Material for this exercise.
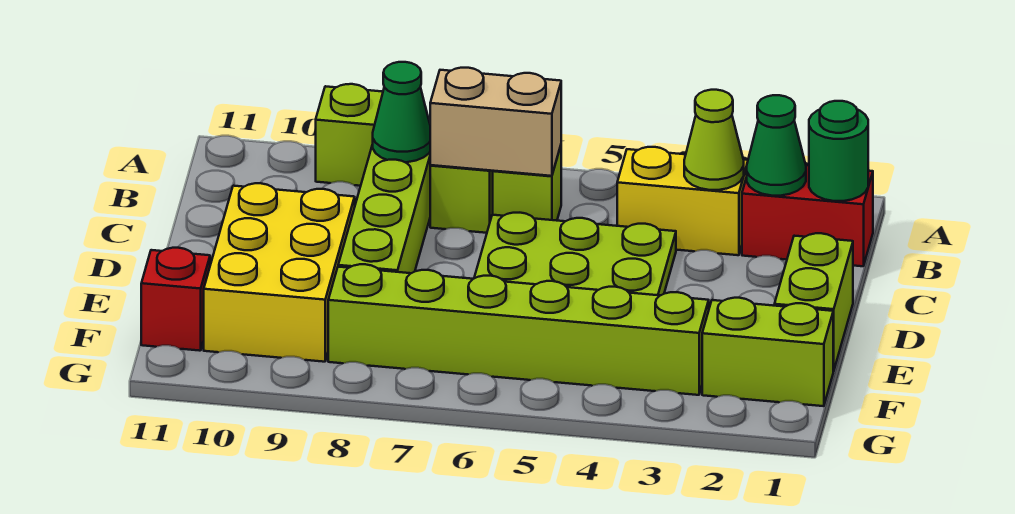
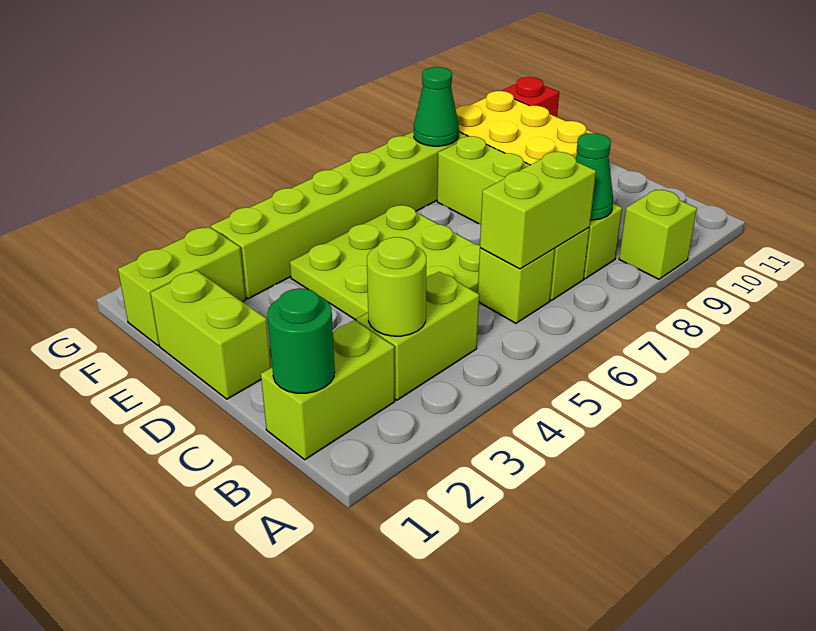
red brick B1:B2 level 1 -> lime brick B1:B2 level 1
green cone B2 level 2 -> green cone F8 level 2
yellow brick B3:B4 level 1 -> lime brick B3:B4 level 1
lime cone B3 level 2 -> lime round brick B3 level 2
tan brick B6:B7 level 2 -> lime brick B6:B7 level 2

Task details.
Copy out the entries above in full and exactly, skipping every picture.

Solution.
red brick B1:B2 level 1 -> lime brick B1:B2 level 1
green cone B2 level 2 -> green cone F8 level 2
yellow brick B3:B4 level 1 -> lime brick B3:B4 level 1
lime cone B3 level 2 -> lime round brick B3 level 2
tan brick B6:B7 level 2 -> lime brick B6:B7 level 2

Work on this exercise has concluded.